Description of the task: Retype, word for word, every line of the records below starting at the one that contains "RTC pin SDA: D5 -> TX" and ending at the one that contains "TOF1 pin XSHUT: D6 -> D2"; include both of those lines and nothing more.

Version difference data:
++++++++++
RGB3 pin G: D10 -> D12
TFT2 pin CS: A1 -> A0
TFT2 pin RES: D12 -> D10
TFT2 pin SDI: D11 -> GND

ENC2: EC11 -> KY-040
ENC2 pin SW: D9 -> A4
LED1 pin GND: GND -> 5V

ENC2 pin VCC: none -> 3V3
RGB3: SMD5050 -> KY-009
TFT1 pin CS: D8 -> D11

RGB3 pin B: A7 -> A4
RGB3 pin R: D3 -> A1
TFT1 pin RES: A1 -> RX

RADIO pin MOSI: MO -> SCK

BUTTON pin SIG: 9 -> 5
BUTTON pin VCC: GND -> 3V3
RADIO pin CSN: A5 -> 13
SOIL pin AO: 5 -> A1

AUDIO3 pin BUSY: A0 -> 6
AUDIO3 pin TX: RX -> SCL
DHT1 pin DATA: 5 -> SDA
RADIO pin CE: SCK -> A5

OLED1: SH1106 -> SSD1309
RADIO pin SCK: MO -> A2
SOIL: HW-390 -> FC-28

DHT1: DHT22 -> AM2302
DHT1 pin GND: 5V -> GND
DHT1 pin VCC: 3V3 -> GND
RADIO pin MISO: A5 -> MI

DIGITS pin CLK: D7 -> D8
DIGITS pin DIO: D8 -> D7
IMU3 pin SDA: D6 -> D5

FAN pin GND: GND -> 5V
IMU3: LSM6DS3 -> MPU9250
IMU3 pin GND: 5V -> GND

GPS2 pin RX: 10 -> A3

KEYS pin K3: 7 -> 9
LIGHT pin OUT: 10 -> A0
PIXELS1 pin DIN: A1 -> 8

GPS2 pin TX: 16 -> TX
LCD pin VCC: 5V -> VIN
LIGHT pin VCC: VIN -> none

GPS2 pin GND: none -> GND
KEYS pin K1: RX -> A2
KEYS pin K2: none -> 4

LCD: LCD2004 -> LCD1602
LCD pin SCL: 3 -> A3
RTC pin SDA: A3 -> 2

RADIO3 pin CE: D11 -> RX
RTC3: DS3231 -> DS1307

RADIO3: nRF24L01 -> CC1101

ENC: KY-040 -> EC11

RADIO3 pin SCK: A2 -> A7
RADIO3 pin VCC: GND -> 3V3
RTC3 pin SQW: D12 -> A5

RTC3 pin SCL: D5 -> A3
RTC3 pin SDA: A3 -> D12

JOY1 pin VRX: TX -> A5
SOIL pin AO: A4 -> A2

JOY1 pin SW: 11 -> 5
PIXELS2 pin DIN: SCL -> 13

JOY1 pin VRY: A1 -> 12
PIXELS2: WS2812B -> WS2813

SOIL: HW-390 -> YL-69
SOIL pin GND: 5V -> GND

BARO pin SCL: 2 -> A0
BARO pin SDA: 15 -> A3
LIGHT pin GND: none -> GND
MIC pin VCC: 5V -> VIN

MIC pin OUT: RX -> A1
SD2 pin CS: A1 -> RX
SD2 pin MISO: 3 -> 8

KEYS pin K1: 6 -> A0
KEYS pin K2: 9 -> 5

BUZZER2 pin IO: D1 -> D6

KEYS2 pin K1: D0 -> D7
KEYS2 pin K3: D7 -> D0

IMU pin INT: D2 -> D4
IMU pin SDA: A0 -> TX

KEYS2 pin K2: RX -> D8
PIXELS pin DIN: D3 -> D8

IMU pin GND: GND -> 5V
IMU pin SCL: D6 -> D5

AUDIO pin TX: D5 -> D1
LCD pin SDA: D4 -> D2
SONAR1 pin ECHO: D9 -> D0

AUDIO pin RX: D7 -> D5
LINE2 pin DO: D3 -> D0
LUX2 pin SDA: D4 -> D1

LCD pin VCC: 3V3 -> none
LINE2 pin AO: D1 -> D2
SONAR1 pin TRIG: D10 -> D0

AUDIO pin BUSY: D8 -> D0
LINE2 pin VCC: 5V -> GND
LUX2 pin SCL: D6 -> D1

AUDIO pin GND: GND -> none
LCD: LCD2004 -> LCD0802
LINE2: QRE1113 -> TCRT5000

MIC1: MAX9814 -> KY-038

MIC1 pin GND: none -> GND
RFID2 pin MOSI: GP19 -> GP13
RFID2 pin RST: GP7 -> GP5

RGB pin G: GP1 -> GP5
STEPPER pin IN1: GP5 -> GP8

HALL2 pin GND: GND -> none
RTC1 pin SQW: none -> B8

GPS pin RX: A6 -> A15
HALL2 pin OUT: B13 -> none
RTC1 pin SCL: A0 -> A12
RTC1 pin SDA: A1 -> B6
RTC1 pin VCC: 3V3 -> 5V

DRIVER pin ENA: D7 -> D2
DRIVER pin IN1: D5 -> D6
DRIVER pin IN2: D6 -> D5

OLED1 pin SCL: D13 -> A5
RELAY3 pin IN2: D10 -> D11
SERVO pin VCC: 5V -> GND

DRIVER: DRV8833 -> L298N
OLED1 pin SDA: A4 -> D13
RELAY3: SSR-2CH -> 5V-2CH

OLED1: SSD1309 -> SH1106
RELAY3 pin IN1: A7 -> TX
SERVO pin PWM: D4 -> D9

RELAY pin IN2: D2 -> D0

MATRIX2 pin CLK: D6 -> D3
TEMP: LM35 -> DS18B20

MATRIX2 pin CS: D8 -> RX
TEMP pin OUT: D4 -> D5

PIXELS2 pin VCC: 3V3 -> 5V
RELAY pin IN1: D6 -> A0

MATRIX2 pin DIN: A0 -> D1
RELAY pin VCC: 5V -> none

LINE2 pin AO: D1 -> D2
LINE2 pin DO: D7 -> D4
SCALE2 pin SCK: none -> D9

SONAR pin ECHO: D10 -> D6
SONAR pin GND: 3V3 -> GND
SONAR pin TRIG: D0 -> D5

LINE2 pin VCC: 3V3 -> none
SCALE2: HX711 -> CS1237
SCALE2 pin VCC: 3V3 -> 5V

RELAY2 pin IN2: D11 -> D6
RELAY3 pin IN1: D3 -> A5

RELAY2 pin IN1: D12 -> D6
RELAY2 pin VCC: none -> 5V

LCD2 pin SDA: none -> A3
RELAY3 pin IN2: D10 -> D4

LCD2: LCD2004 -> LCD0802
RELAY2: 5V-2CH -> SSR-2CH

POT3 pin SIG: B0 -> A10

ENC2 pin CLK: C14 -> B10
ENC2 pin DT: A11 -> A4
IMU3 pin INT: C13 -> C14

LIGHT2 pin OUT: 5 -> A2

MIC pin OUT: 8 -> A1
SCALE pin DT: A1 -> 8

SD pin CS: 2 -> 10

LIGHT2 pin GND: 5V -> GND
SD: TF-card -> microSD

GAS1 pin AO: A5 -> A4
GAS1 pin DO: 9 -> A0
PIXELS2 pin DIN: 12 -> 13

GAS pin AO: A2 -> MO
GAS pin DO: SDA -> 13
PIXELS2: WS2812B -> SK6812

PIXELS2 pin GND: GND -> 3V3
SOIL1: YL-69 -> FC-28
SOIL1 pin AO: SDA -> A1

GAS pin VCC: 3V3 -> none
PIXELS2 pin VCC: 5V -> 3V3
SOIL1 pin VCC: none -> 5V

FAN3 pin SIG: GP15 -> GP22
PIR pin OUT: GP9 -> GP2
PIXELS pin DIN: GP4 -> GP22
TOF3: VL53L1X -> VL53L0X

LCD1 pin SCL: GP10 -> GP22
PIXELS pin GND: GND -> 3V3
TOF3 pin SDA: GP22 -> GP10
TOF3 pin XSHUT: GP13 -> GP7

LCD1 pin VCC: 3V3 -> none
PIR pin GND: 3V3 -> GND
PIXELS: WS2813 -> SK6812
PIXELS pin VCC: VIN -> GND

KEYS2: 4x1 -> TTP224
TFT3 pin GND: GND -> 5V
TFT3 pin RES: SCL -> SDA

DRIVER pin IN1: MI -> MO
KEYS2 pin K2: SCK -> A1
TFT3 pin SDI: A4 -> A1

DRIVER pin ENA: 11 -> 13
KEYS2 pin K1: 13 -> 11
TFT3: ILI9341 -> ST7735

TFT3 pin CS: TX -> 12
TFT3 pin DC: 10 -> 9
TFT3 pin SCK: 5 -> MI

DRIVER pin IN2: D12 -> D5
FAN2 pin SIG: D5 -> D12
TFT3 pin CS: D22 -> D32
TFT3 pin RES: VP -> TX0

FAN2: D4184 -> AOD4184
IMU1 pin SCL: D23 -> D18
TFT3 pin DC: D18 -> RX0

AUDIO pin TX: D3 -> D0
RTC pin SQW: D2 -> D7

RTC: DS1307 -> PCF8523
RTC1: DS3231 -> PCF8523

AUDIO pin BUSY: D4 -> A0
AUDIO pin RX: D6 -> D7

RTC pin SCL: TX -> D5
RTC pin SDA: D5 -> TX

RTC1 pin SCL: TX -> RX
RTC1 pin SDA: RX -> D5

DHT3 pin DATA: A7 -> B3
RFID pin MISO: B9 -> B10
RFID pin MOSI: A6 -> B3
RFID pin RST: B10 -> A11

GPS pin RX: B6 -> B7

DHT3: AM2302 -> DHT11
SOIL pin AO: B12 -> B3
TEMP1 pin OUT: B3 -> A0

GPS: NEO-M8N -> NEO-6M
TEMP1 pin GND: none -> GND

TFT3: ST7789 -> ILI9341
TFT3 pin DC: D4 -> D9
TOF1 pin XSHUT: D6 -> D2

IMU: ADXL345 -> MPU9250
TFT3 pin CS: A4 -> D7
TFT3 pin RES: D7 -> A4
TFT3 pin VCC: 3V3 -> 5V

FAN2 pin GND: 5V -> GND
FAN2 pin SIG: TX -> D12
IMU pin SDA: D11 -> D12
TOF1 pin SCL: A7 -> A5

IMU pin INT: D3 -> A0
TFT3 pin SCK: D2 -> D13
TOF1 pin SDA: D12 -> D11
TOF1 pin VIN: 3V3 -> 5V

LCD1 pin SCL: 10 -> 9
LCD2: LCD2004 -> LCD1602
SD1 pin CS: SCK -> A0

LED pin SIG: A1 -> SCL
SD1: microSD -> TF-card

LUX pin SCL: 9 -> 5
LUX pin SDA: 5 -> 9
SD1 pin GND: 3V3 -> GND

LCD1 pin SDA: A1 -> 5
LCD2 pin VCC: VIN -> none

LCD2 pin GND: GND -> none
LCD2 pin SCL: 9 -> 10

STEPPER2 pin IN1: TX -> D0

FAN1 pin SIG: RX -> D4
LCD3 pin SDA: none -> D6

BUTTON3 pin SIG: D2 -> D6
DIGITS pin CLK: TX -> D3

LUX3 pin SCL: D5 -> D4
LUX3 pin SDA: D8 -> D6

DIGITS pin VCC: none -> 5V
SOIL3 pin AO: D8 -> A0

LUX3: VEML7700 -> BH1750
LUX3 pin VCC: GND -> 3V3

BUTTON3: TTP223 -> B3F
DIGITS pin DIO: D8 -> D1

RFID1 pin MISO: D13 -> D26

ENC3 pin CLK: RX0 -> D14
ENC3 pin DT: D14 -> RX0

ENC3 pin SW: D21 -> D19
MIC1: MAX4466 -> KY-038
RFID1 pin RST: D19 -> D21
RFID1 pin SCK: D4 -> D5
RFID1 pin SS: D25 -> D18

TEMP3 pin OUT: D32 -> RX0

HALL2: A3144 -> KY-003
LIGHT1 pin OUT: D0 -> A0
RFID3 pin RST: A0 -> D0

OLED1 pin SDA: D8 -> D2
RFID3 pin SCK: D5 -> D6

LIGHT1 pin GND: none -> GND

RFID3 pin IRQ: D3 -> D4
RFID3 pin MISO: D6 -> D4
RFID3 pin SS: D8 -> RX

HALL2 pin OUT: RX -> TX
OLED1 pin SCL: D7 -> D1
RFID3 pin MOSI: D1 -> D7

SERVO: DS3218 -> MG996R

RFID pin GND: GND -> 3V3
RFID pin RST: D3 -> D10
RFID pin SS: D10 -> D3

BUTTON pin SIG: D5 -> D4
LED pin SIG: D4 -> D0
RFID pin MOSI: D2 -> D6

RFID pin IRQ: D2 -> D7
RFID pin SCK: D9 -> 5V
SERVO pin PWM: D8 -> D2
++++++++++
Response to the task:
RTC pin SDA: D5 -> TX

RTC1 pin SCL: TX -> RX
RTC1 pin SDA: RX -> D5

DHT3 pin DATA: A7 -> B3
RFID pin MISO: B9 -> B10
RFID pin MOSI: A6 -> B3
RFID pin RST: B10 -> A11

GPS pin RX: B6 -> B7

DHT3: AM2302 -> DHT11
SOIL pin AO: B12 -> B3
TEMP1 pin OUT: B3 -> A0

GPS: NEO-M8N -> NEO-6M
TEMP1 pin GND: none -> GND

TFT3: ST7789 -> ILI9341
TFT3 pin DC: D4 -> D9
TOF1 pin XSHUT: D6 -> D2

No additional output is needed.